● **Problem**: Throughout the entries below, report every line where "cake" is found.

====== Excerpted data

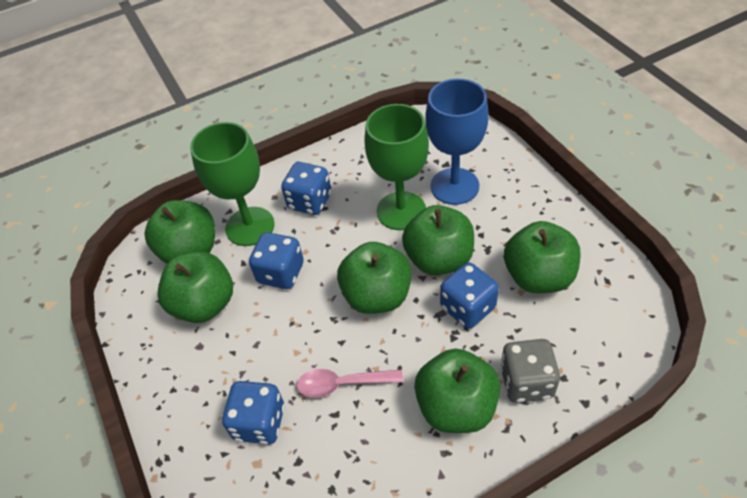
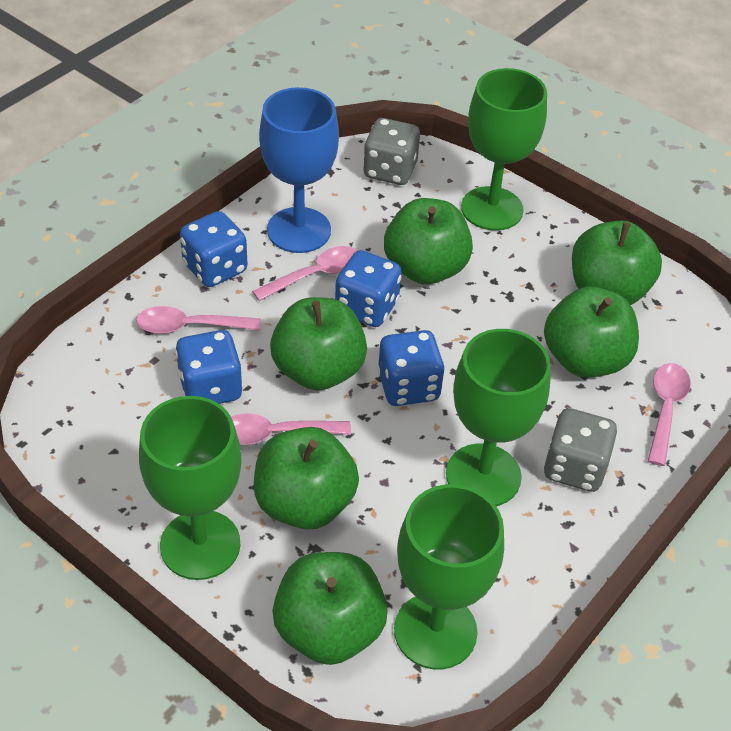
green goblet: 2 -> 4
grey dice: 1 -> 2
pink spoon: 1 -> 4

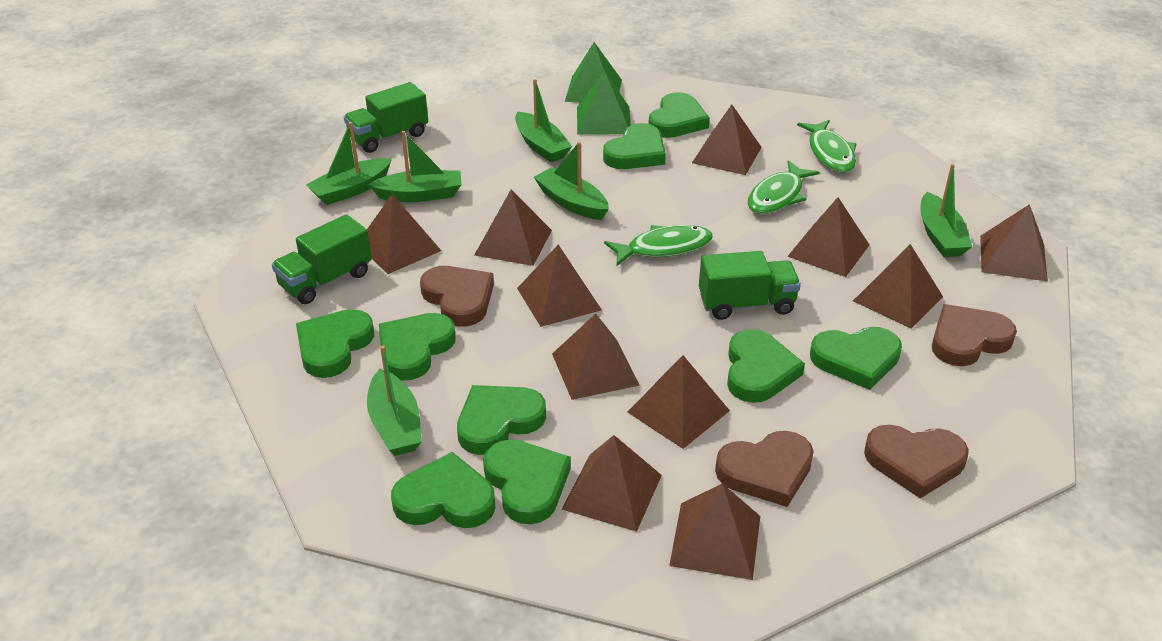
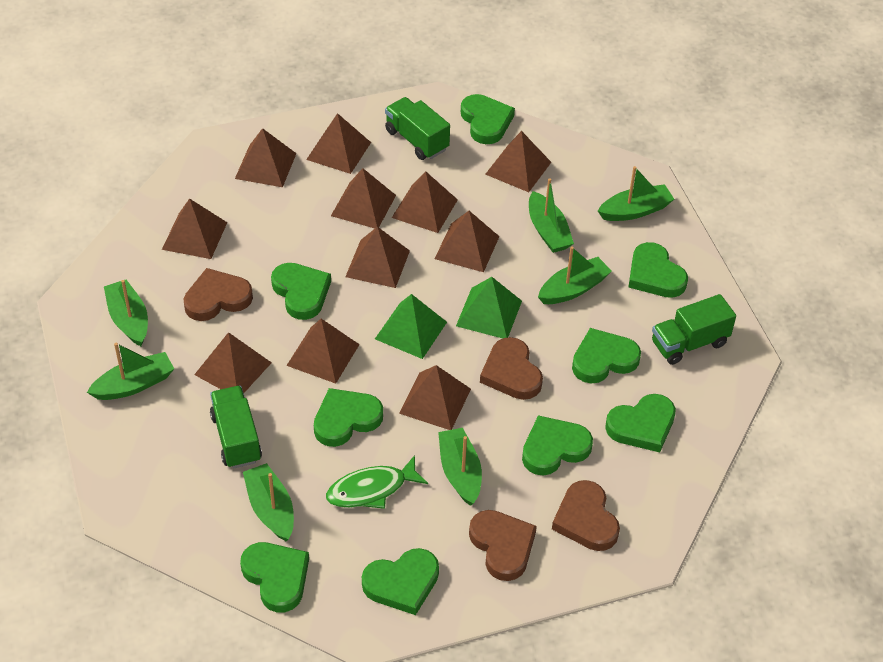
green boat: 6 -> 7
green fish: 3 -> 1

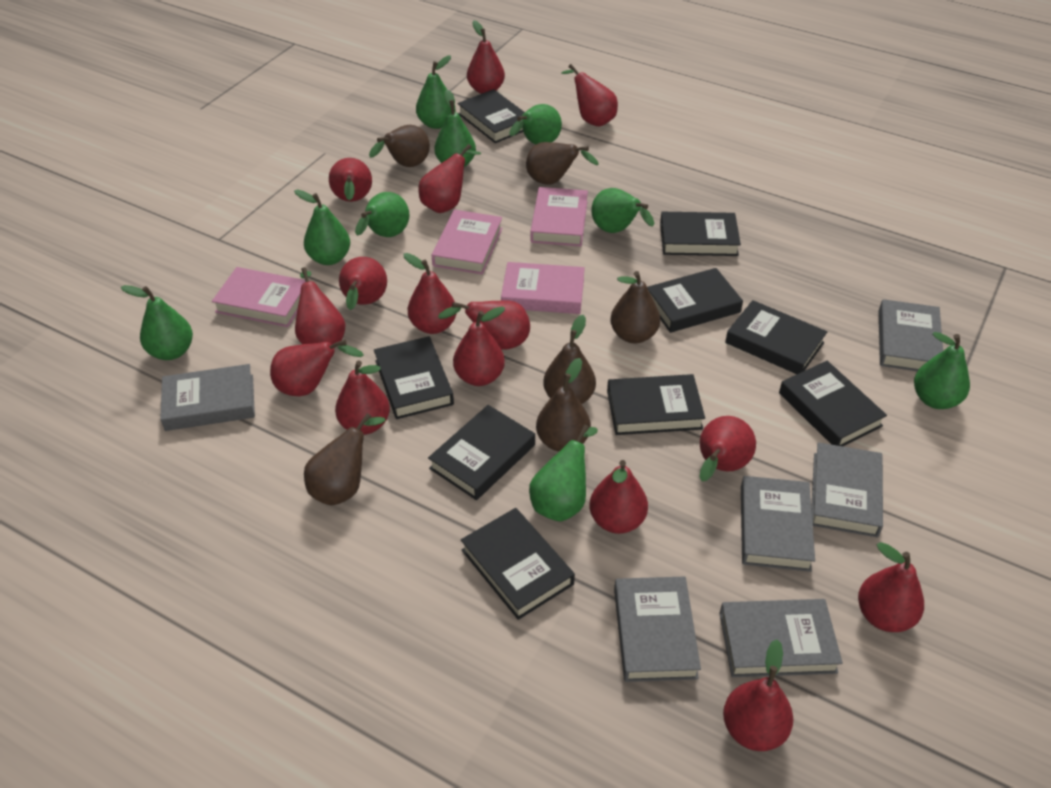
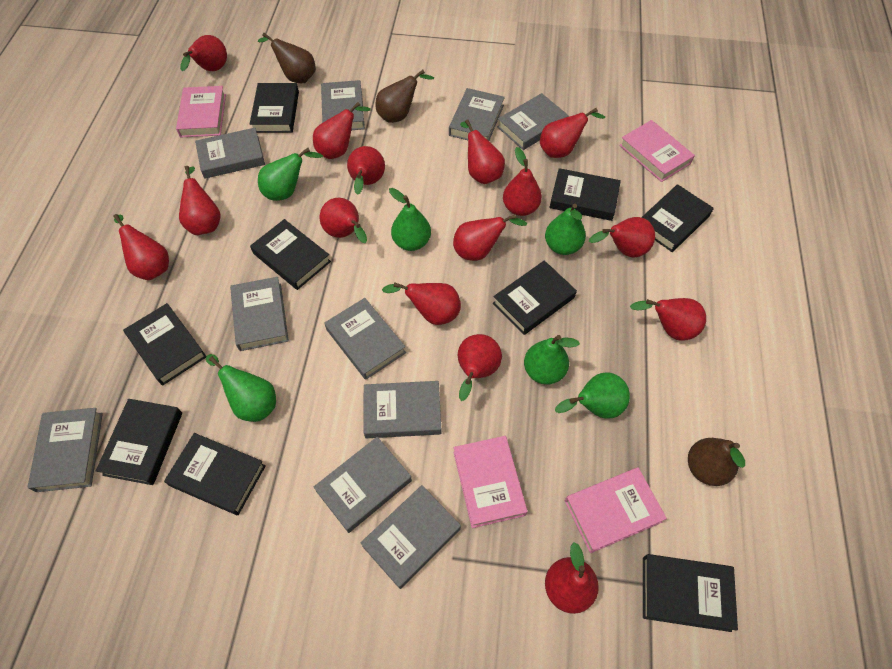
brown pear: 6 -> 3
green pear: 9 -> 6
grey book: 6 -> 10

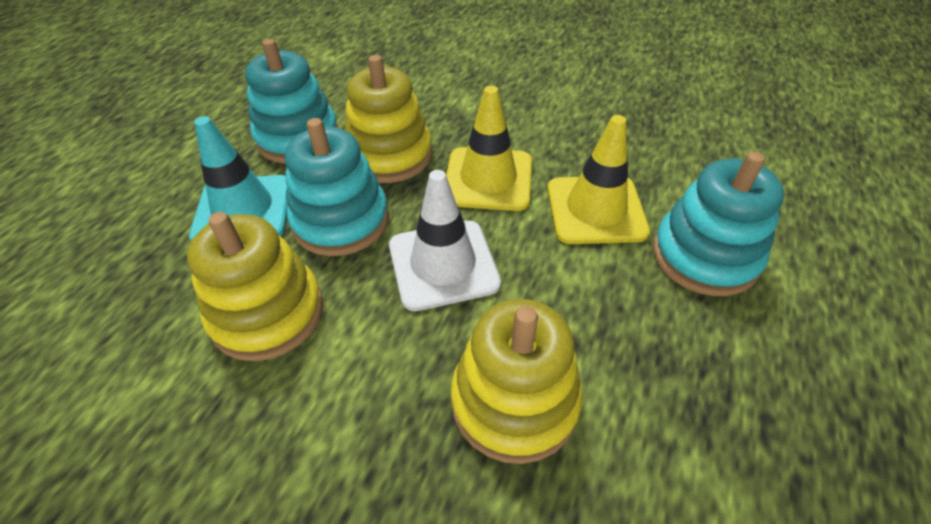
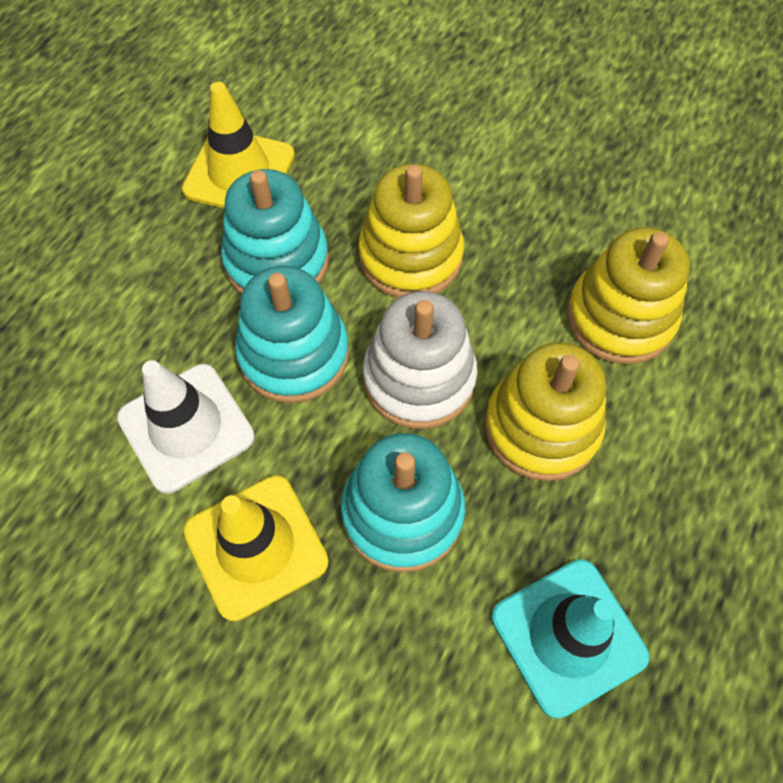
white stacking toy: 0 -> 1

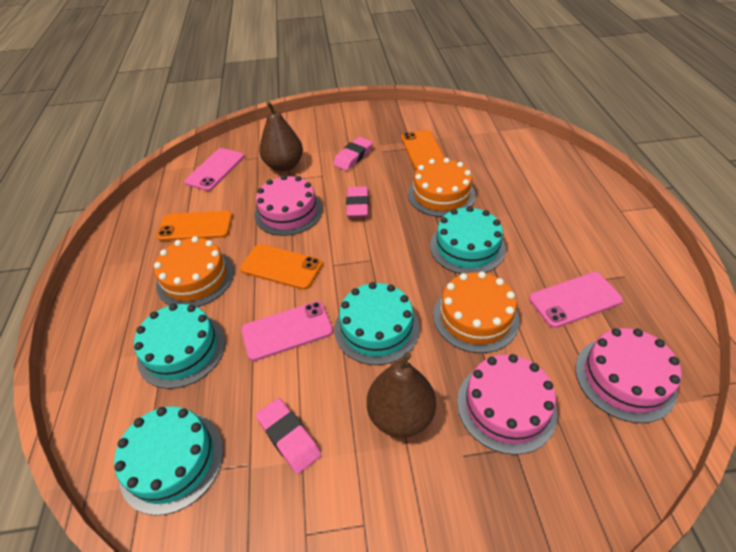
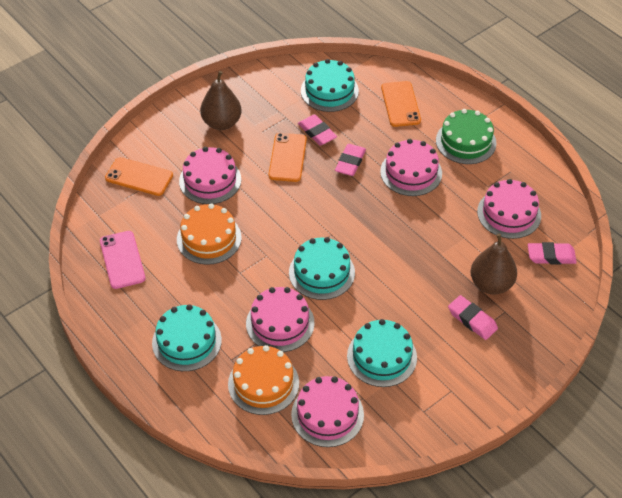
green cake: 0 -> 1
orange cake: 3 -> 2
pink cake: 3 -> 5
pink eraser: 3 -> 4
pink phone: 3 -> 1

============

● **Written solution**:
green cake: 0 -> 1
orange cake: 3 -> 2
pink cake: 3 -> 5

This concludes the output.